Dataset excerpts
────────────────
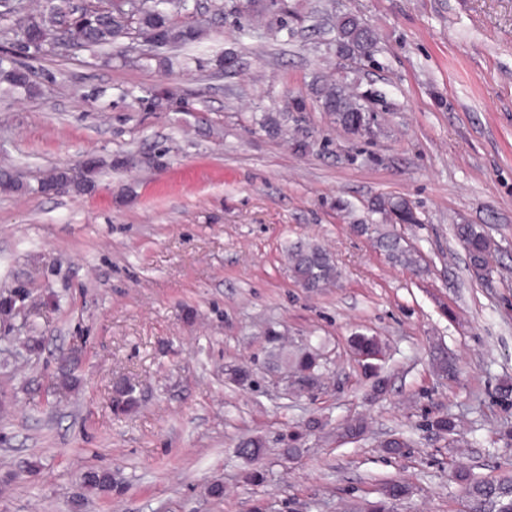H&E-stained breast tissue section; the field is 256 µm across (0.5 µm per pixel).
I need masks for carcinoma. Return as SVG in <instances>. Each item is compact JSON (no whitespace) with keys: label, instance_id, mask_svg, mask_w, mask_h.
<instances>
[{"label":"carcinoma","instance_id":"obj_1","mask_svg":"<svg viewBox=\"0 0 512 512\" xmlns=\"http://www.w3.org/2000/svg\"><path fill=\"white\" fill-rule=\"evenodd\" d=\"M183 0H123L119 6L111 0H92L89 6L78 8L77 0H46V7L37 14L25 12L24 0H12L7 4L0 0V37L11 45H20V54L35 57L58 43H74L92 50H103L121 38L134 33L146 42L160 41L166 46L180 47L199 41L204 29L185 16ZM336 54L369 58L375 48L373 31L354 15H343L336 19ZM0 79L10 89L33 94L37 86L27 71L7 66L0 59ZM322 99L324 108L331 112L336 124L349 131L361 125L360 114L364 109L354 96L338 90L336 85L323 83L315 88ZM70 187L68 171L54 169L40 182L42 192L57 186ZM410 203L401 198L377 197L368 207L369 222L361 225L363 233L376 234V246L394 264L416 270L420 267L417 255L405 241L392 230H381L380 226L392 220L397 211L409 210ZM456 238L462 243L474 272H479L489 263L492 242L483 228L476 224H457ZM289 271L301 287L319 291L336 284L340 271L331 254L318 244L291 243L286 248ZM27 295L11 290L6 296L0 295V312L13 315L19 312V305L25 303ZM291 373V388L312 394L319 391L322 383L319 355L310 348L283 360ZM139 404L134 385L123 383L116 386L112 395V411L127 414ZM366 422L356 419L343 425L341 436L360 439L366 432ZM411 447L409 440L400 436L392 437L382 444L385 452L393 456L405 454ZM265 454L264 442L259 438H246L239 444V455L248 461L260 460ZM464 486V496L470 502V512H512V476H506L496 483H488L459 474ZM115 482L108 471L90 470L84 474L82 487L88 490L110 491ZM385 499L394 503L408 495L406 485L391 481L383 489Z\"/></svg>","mask_w":512,"mask_h":512}]
</instances>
────────────────
● YOUR INSTRUCTIONS:
Repeat the data exactly in full, omitting its pictures.

● SOLUTION TO THE PROBLEM:
H&E-stained breast tissue section; the field is 256 µm across (0.5 µm per pixel).
I need masks for carcinoma. Return as SVG in <instances>. Each item is compact JSON (no whitespace) with keys: label, instance_id, mask_svg, mask_w, mask_h.
<instances>
[{"label":"carcinoma","instance_id":"obj_1","mask_svg":"<svg viewBox=\"0 0 512 512\" xmlns=\"http://www.w3.org/2000/svg\"><path fill=\"white\" fill-rule=\"evenodd\" d=\"M183 0H123L119 6L111 0H92L89 6L78 8L77 0H46V7L37 14L25 12L24 0H12L7 4L0 0V37L11 45H20V54L35 57L58 43H74L92 50H103L121 38L134 33L146 42L160 41L166 46L180 47L199 41L204 29L185 16ZM336 54L369 58L375 48L373 31L354 15H343L336 19ZM0 79L10 89L33 94L37 86L27 71L7 66L0 59ZM322 99L324 108L331 112L336 124L349 131L361 125L360 114L364 109L354 96L338 90L336 85L323 83L315 88ZM70 187L68 171L54 169L40 182L42 192L57 186ZM410 203L401 198L377 197L368 207L369 222L361 225L363 233L376 234V246L394 264L416 270L420 267L417 255L405 241L392 230H381L380 226L392 220L397 211L409 210ZM456 238L462 243L474 272H479L489 263L492 242L483 228L476 224H457ZM289 271L301 287L319 291L336 284L340 271L331 254L318 244L291 243L286 248ZM27 295L11 290L6 296L0 295V312L13 315L19 312V305L25 303ZM291 373V388L312 394L319 391L322 383L319 355L310 348L283 360ZM139 404L134 385L123 383L116 386L112 395V411L127 414ZM366 422L356 419L343 425L341 436L360 439L366 432ZM411 447L409 440L400 436L392 437L382 444L385 452L393 456L405 454ZM265 454L264 442L259 438H246L239 444V455L248 461L260 460ZM464 486V496L470 502V512H512V476H506L496 483H488L459 474ZM115 482L108 471L90 470L84 474L82 487L88 490L110 491ZM385 499L394 503L408 495L406 485L391 481L383 489Z\"/></svg>","mask_w":512,"mask_h":512}]
</instances>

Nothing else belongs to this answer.